**PROBLEM TO WORK ON**
Only the lines from the one with "IMU2 pin SDA: D32 -> D23" through the end of the data below belong in the answer, restated word for word, pictures excluded.

**LISTED ENTRIES**

********

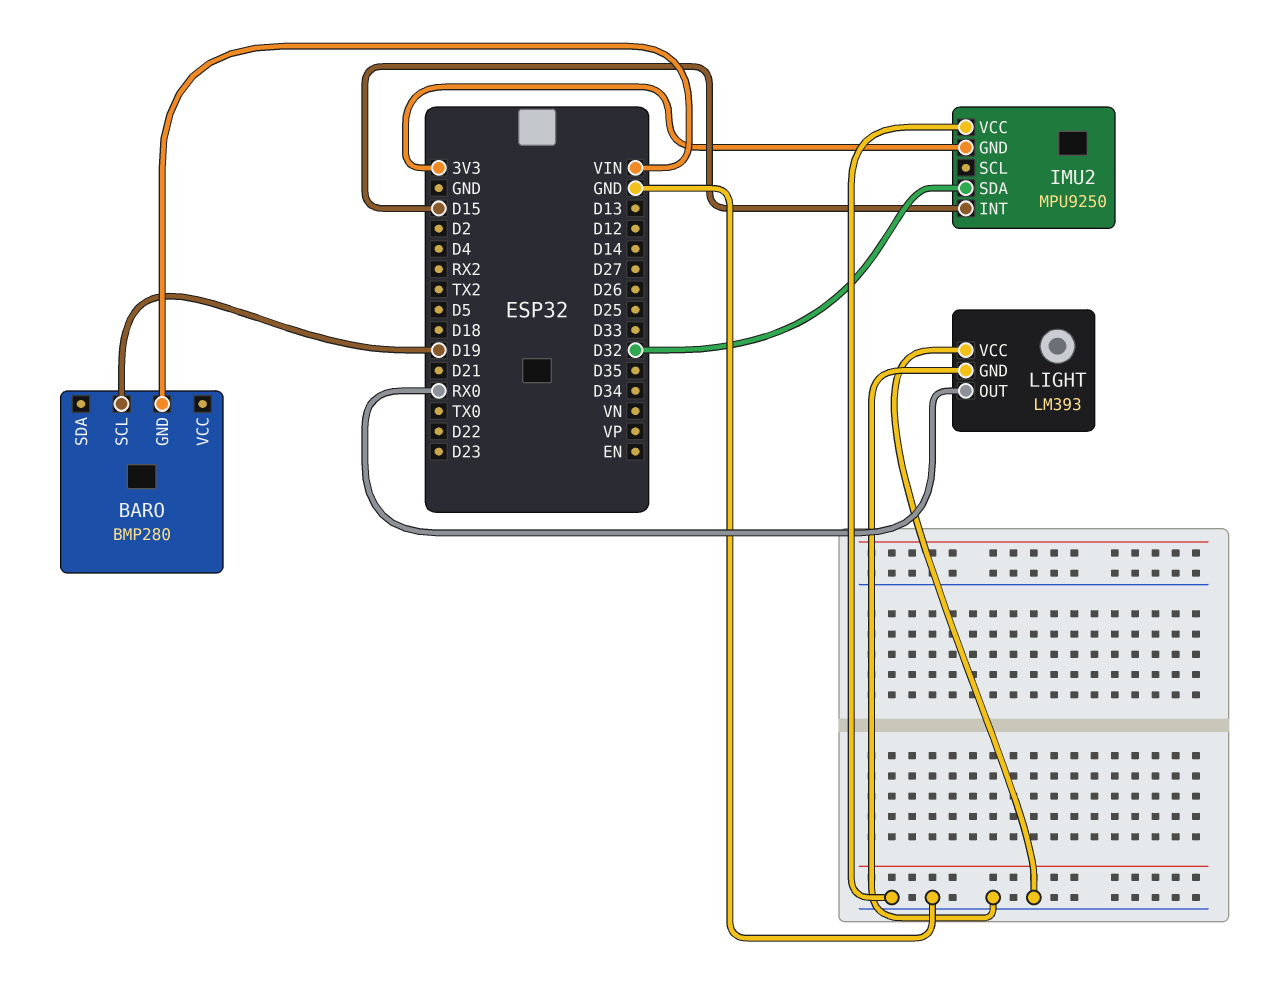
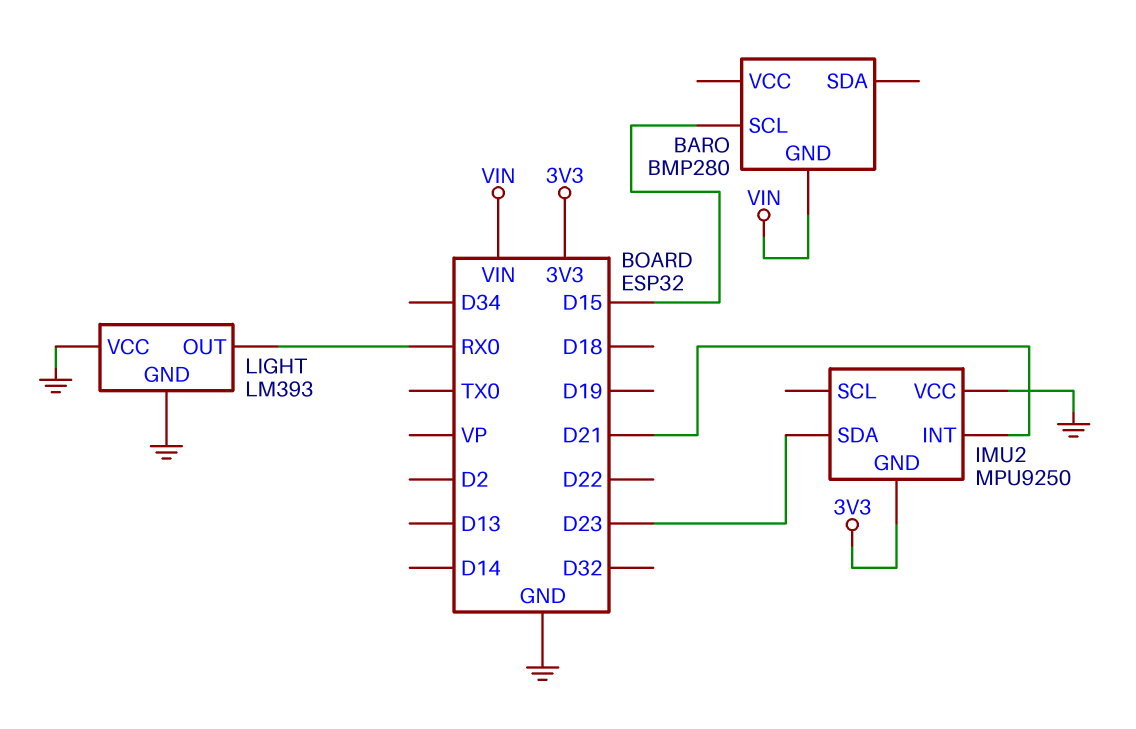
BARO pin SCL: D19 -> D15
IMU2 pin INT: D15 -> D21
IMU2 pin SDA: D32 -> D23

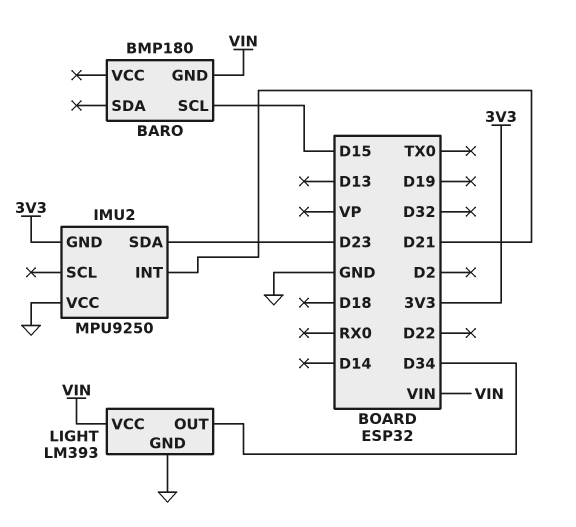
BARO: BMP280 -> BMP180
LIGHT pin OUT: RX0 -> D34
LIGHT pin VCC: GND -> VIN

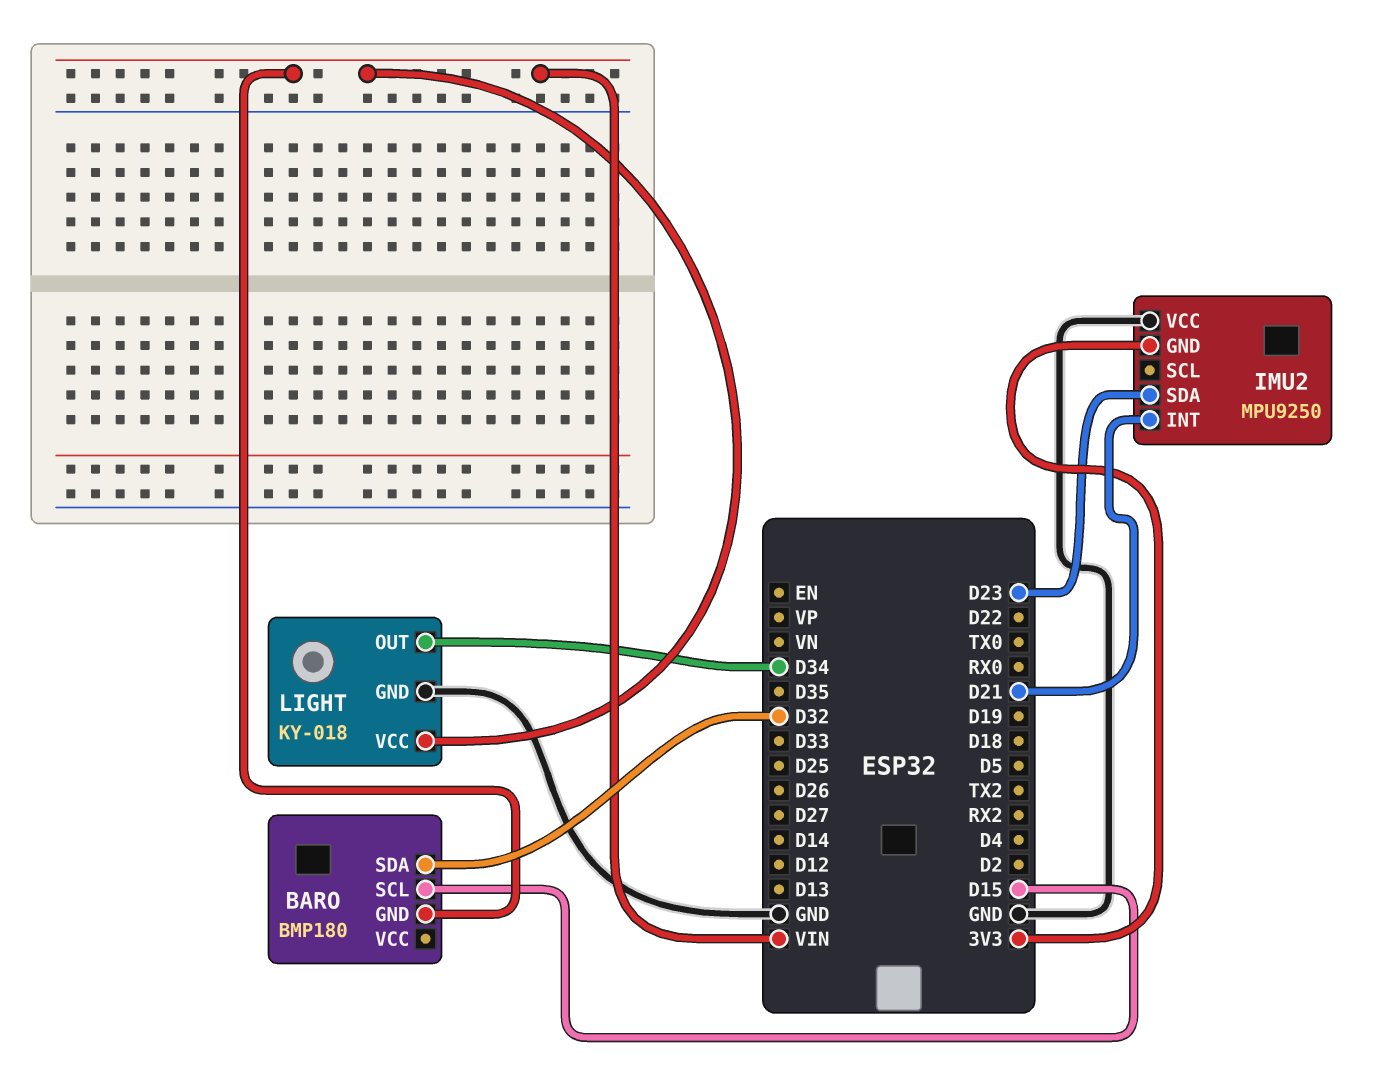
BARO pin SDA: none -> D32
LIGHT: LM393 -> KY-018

********

**FINISHED EXERCISE**
IMU2 pin SDA: D32 -> D23

BARO: BMP280 -> BMP180
LIGHT pin OUT: RX0 -> D34
LIGHT pin VCC: GND -> VIN

BARO pin SDA: none -> D32
LIGHT: LM393 -> KY-018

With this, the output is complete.